Problem details: Retype only what runs from the first line of the records to the line with "blue tile G6 level 1 -> blue brick G6 level 1", inclusive, and no pictures.

Information:
•••••

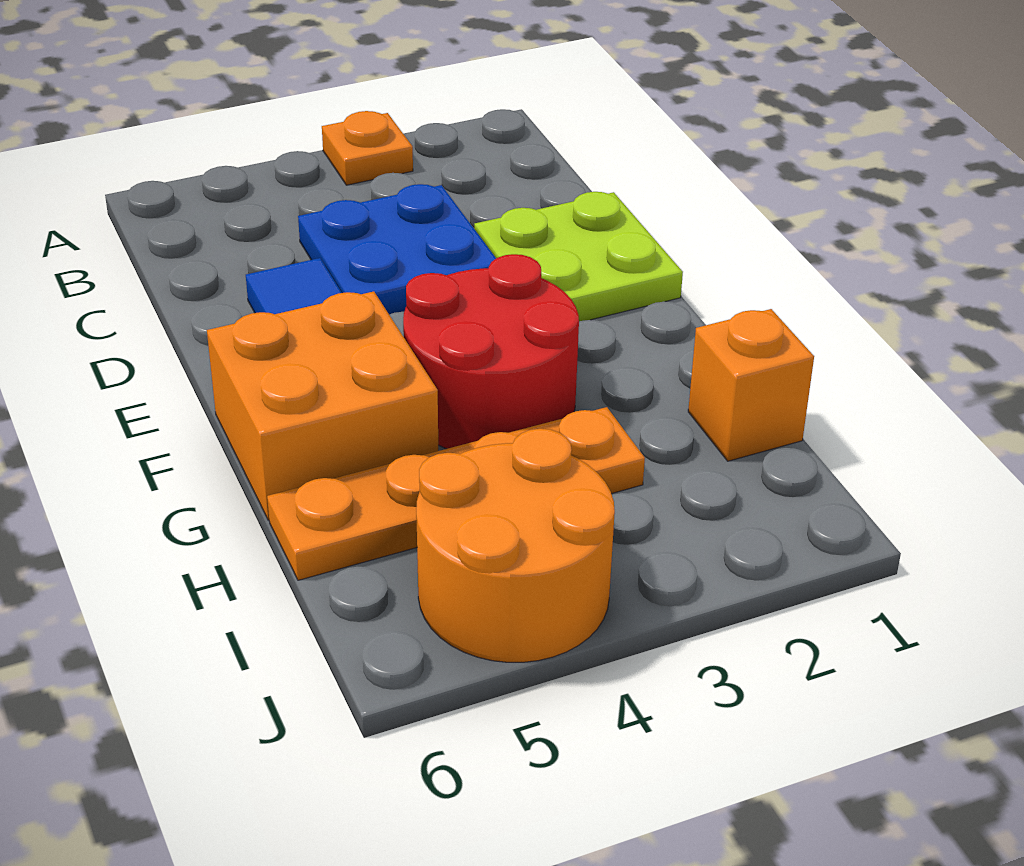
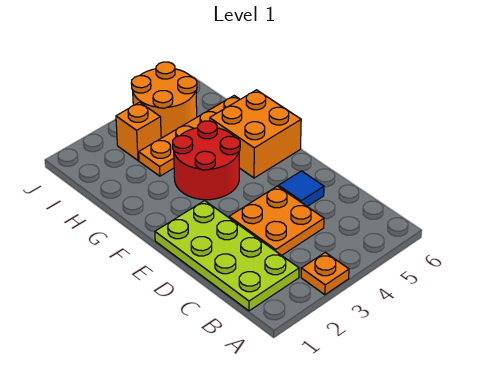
blue plate C3:D4 level 1 -> orange plate C3:D4 level 1
lime plate D1:E2 level 1 -> lime plate B1:E2 level 1
orange brick H1 level 1 -> orange brick I3 level 1

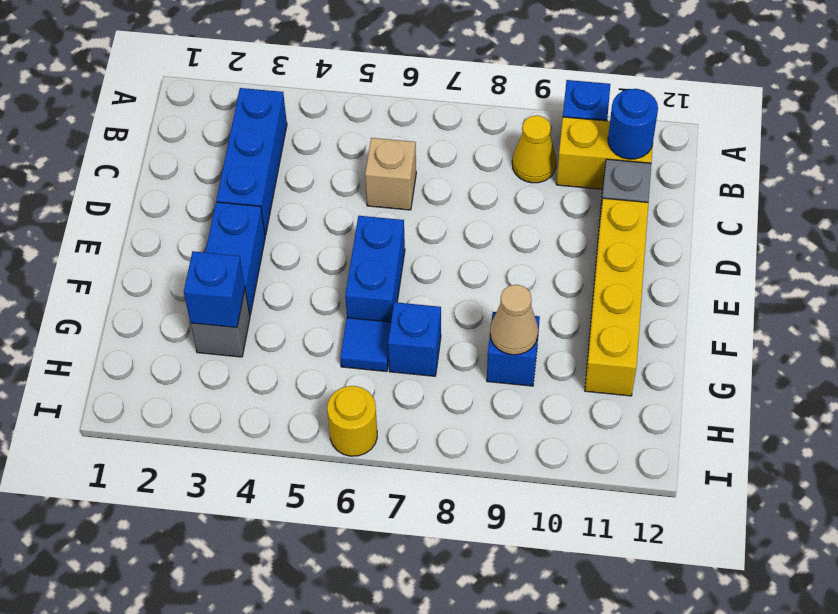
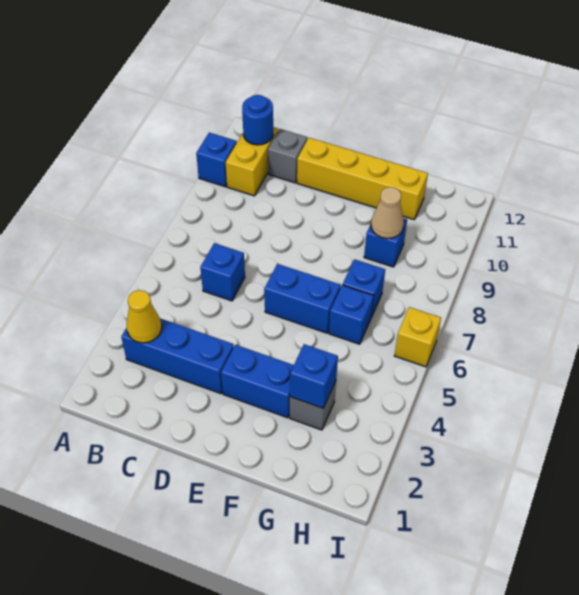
yellow cone B9 level 1 -> yellow cone B3 level 2
tan brick C6 level 1 -> blue brick C6 level 1
blue tile G6 level 1 -> blue brick G6 level 1
yellow round brick I6 level 1 -> yellow brick I6 level 1

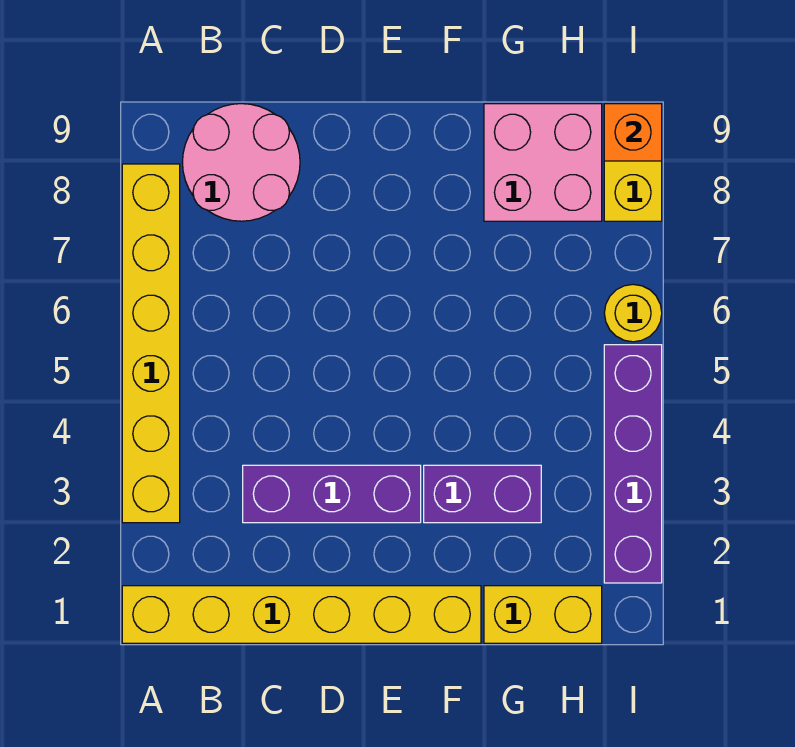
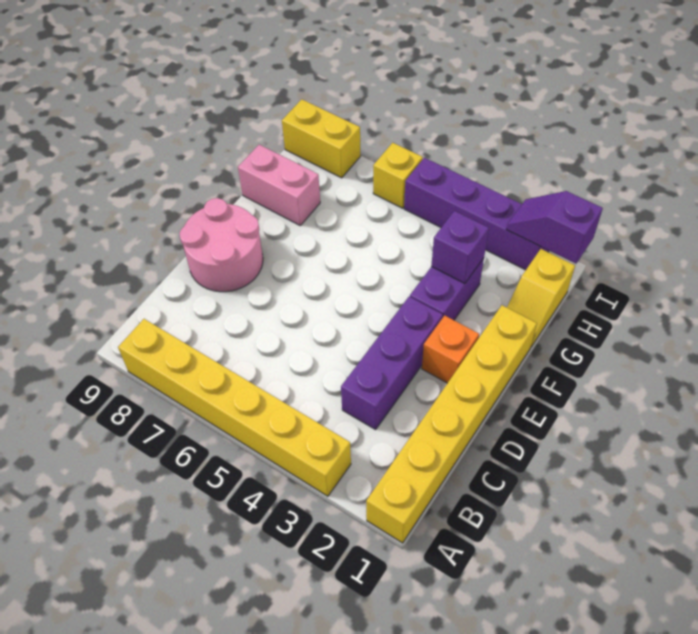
pink round brick B8:C9 level 1 -> pink round brick D8:E9 level 1
yellow brick G1:H1 level 1 -> yellow slope G1:H1 level 1 top H
none -> purple brick G3 level 2
pink brick G8:H9 level 1 -> pink brick G8:G9 level 1
none -> purple slope I1:I2 level 2 top 1
yellow round brick I6 level 1 -> yellow brick I6 level 1
orange brick I9 level 2 -> orange brick E2 level 1

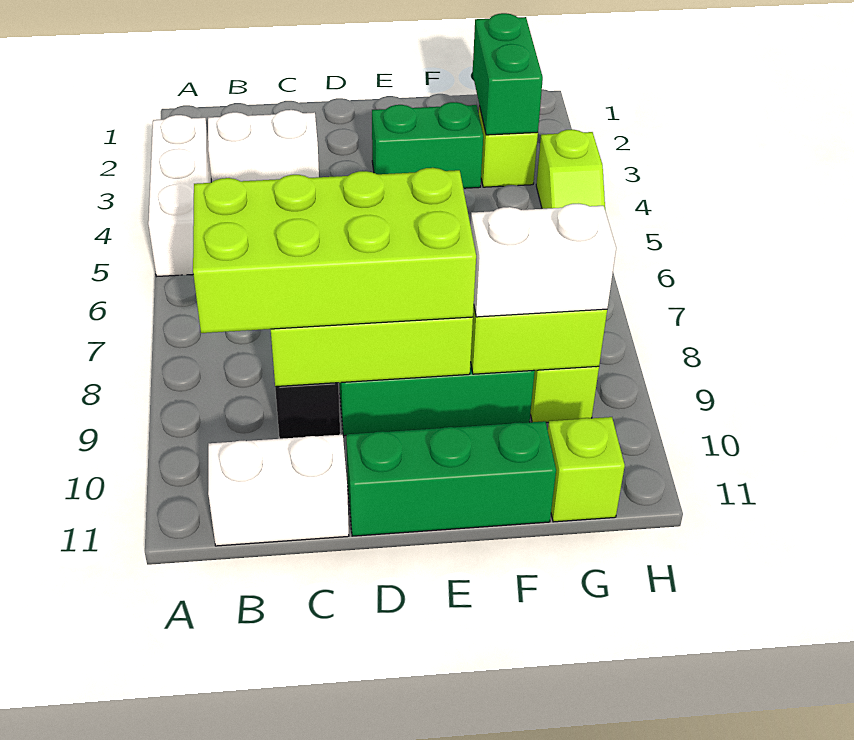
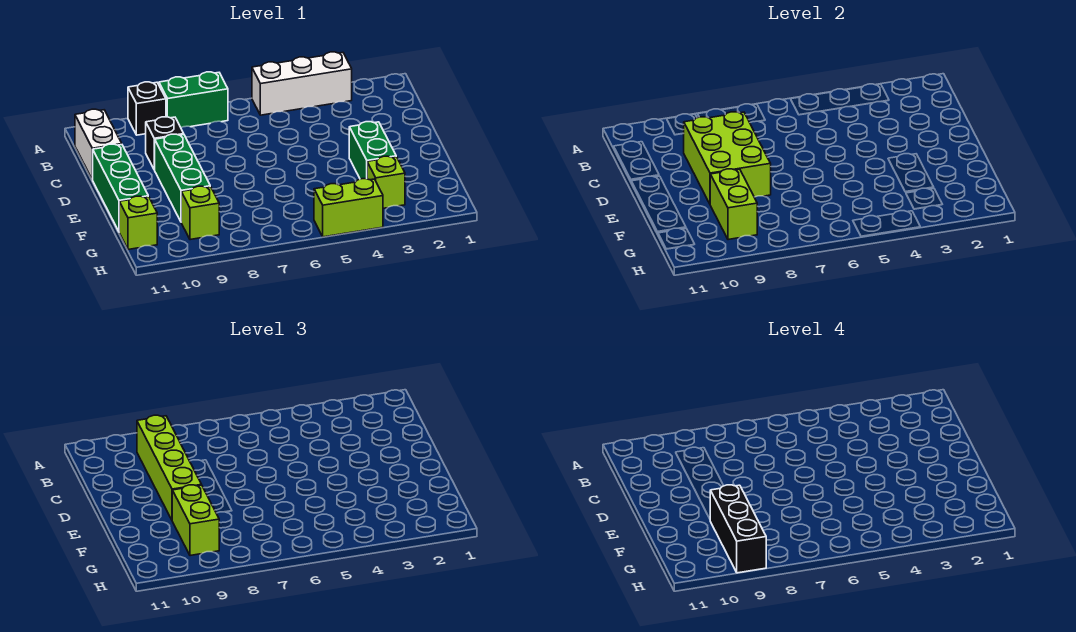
none -> black brick A9 level 1
white brick B3:C3 level 1 -> none
lime brick B8:E9 level 3 -> lime brick B9:E9 level 3
white brick F9:G9 level 3 -> lime brick F9:G9 level 3
none -> black brick F9:H9 level 4
green brick G2:G3 level 2 -> green brick A7:A8 level 1
lime slope H4:H5 level 1 top 4 -> lime brick H4:H5 level 1

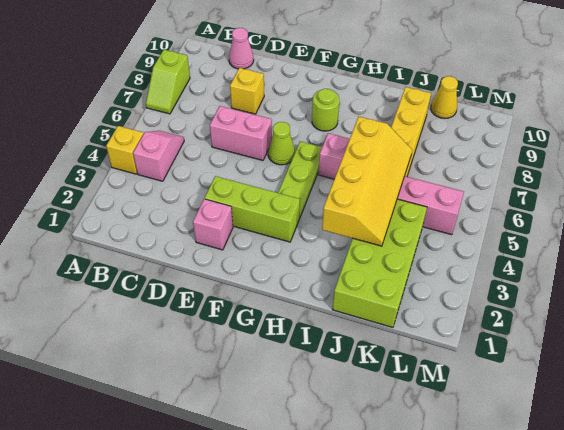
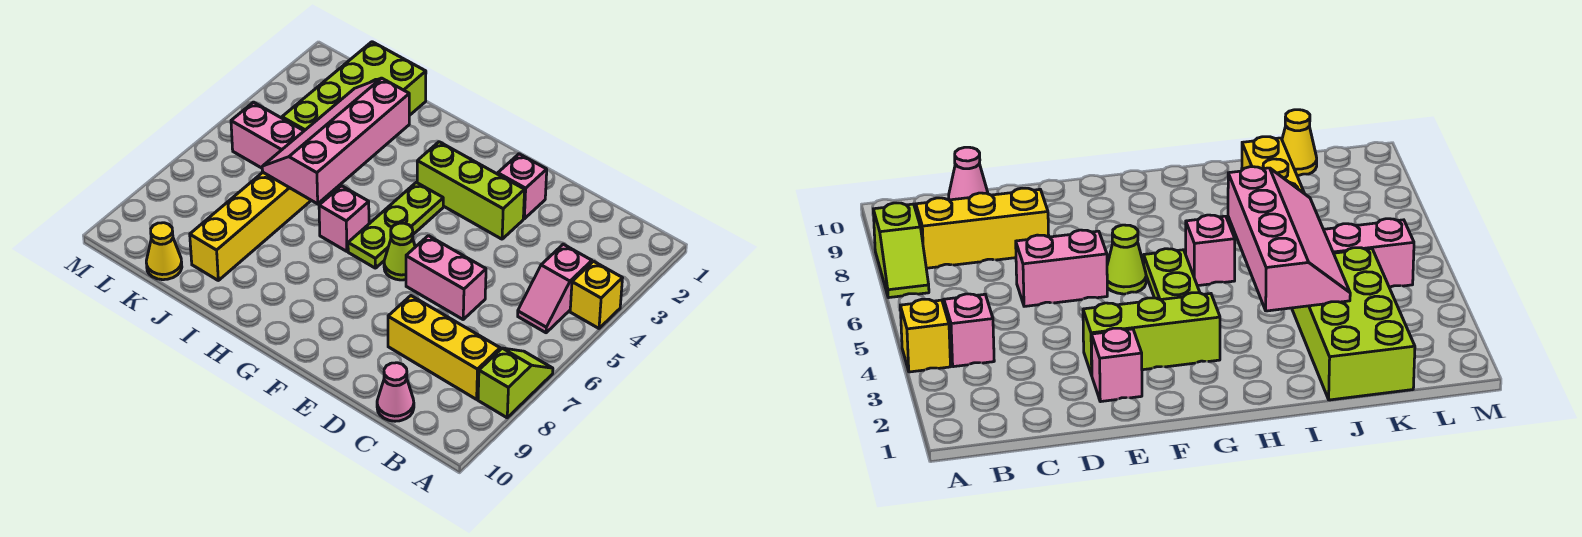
yellow brick D8 level 1 -> yellow brick B8:D8 level 1
lime round brick G8 level 1 -> none
yellow slope I3:J6 level 2 top I -> pink slope I3:J6 level 2 top I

•••••

Solution for this problem:
blue plate C3:D4 level 1 -> orange plate C3:D4 level 1
lime plate D1:E2 level 1 -> lime plate B1:E2 level 1
orange brick H1 level 1 -> orange brick I3 level 1

yellow cone B9 level 1 -> yellow cone B3 level 2
tan brick C6 level 1 -> blue brick C6 level 1
blue tile G6 level 1 -> blue brick G6 level 1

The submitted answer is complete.